ACTIVITY:
The answer must consist solely of the lines from the one with "(442, 168) = (882, 256): orange" through the last line of the data, copied exactly, with no pictures.
++++++++
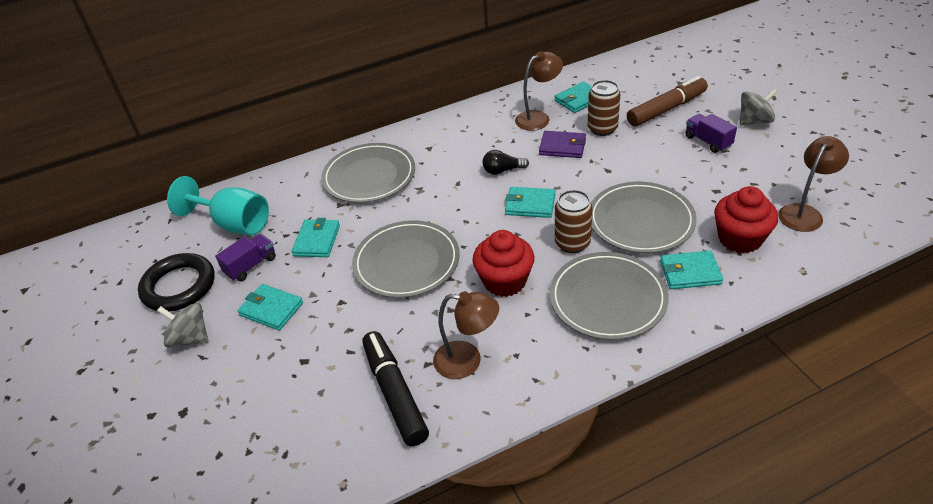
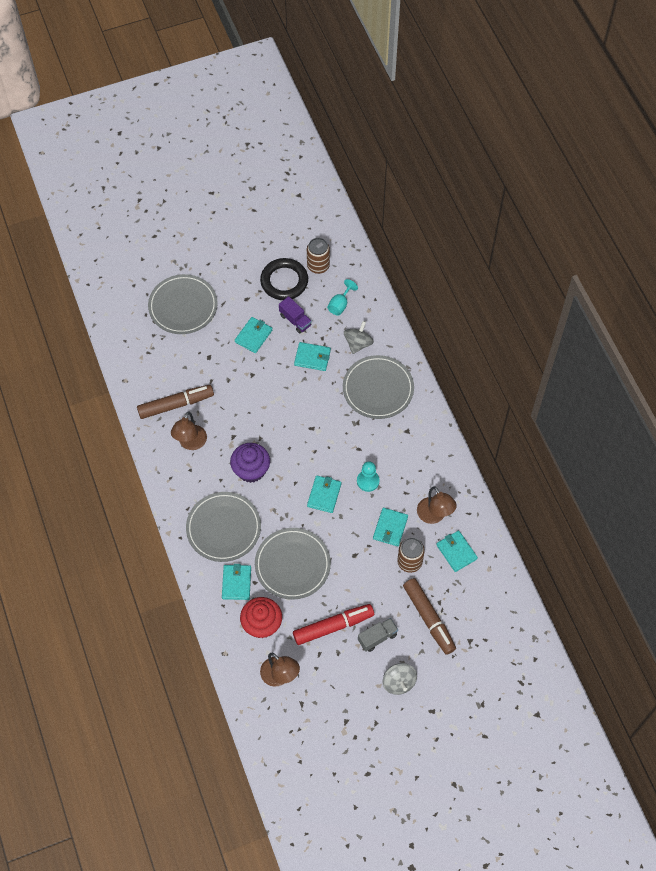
camera: 90 degrees right, 20 degrees up
(190, 338) = (238, 295): grey spinning top -> grey spinning top (358, 343)
(234, 224) = (340, 305): turquoise goblet -> turquoise goblet, size x0.54
(395, 393) = (176, 405): black marker -> brown marker
(406, 262) = (280, 412): grey plate -> grey plate (183, 306)
(502, 170) = (368, 481): black light bulb -> turquoise pawn
(504, 281) = (251, 470): red cupcake -> purple cupcake
(562, 147) = (390, 528): purple wallet -> turquoise wallet
(572, 243) = (278, 516): brown can -> brown can (318, 266)
(708, 141) = (377, 637): purple truck -> grey truck
(711, 176) = (333, 626): none -> red marker

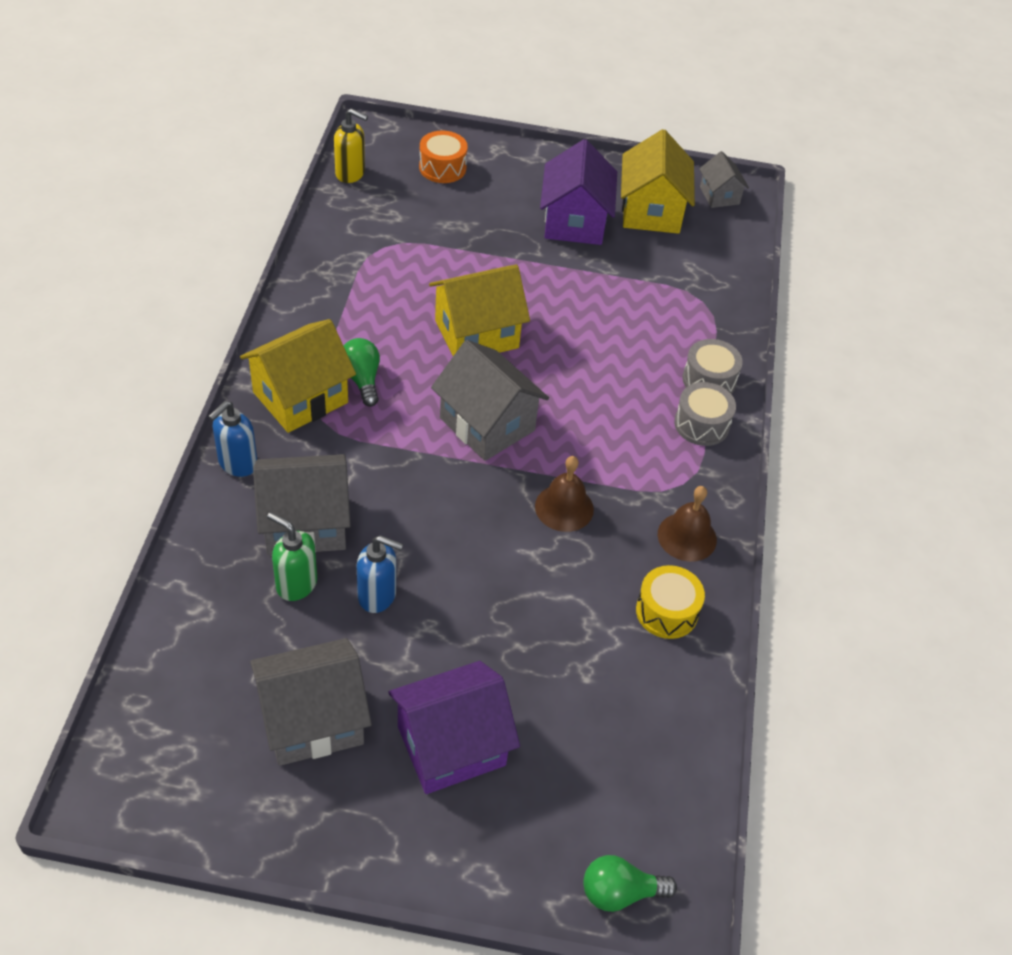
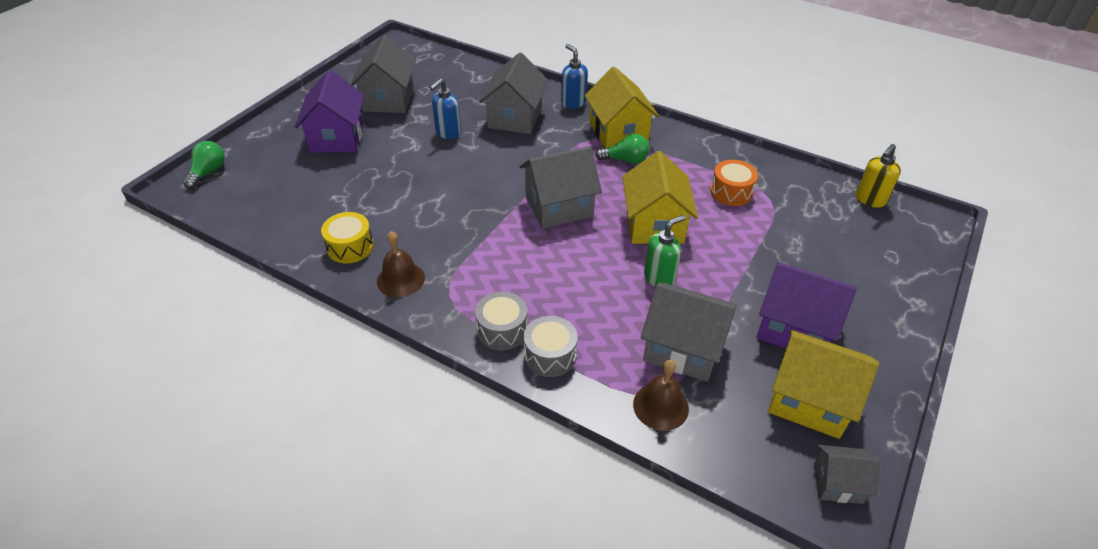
camera: 115 degrees right, 5 degrees down
(296, 584) = (474, 108): green soap dispenser -> green soap dispenser (659, 278)
(442, 168) = (882, 256): orange drum -> orange drum (731, 192)
(564, 507) = (465, 224): brown bell -> brown bell (660, 406)
(643, 290) = (683, 348): none -> grey house

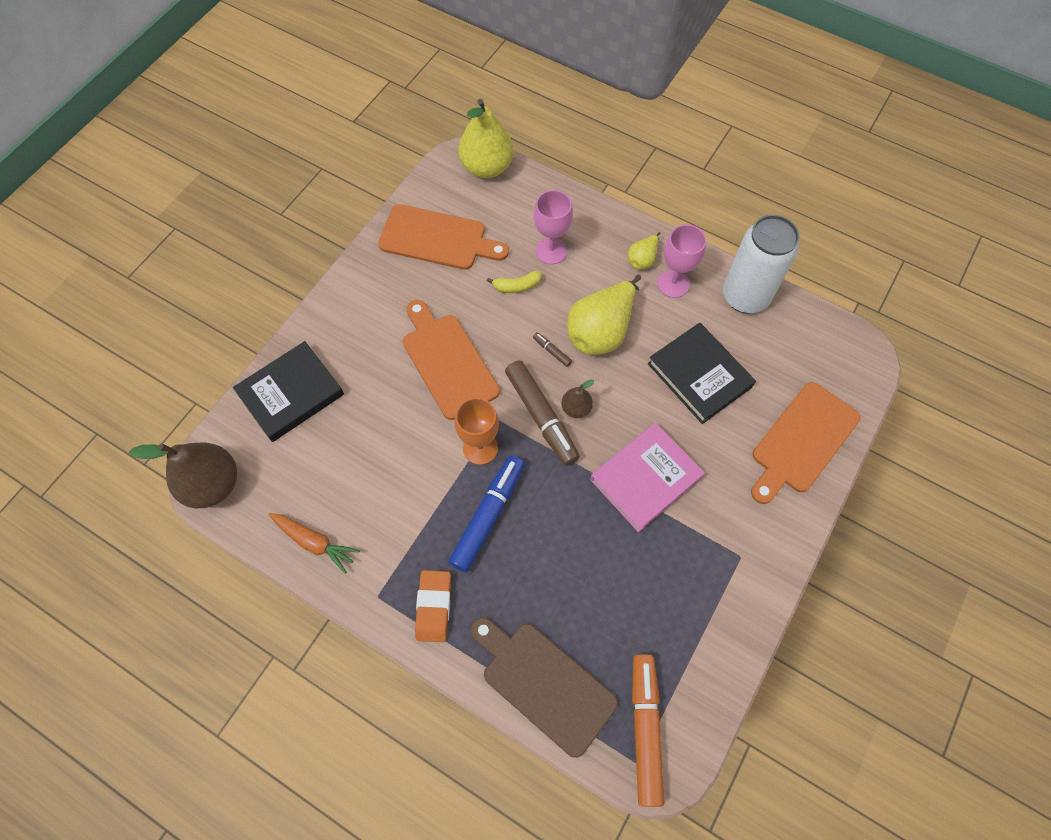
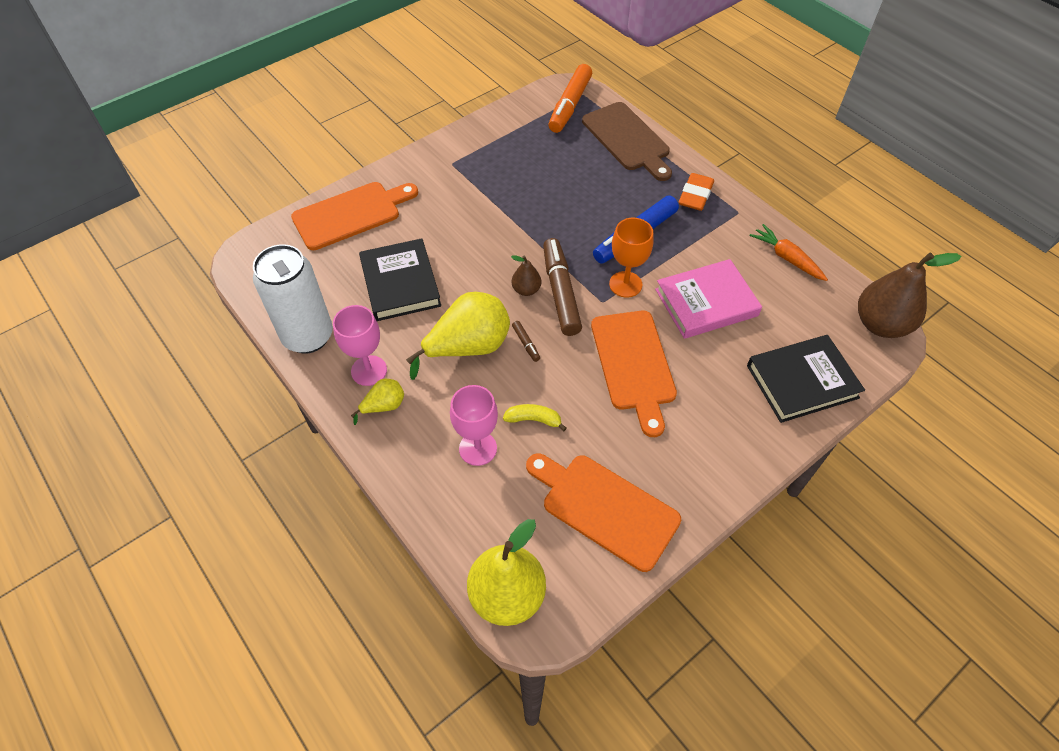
camera: 160 degrees left, 10 degrees down
(645, 478) = (494, 225): pink book -> pink book (706, 302)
++++++++
YOUR RESPONSE:
(442, 168) = (882, 256): orange drum -> orange drum (731, 192)
(564, 507) = (465, 224): brown bell -> brown bell (660, 406)
(643, 290) = (683, 348): none -> grey house

camera: 160 degrees left, 10 degrees down
(645, 478) = (494, 225): pink book -> pink book (706, 302)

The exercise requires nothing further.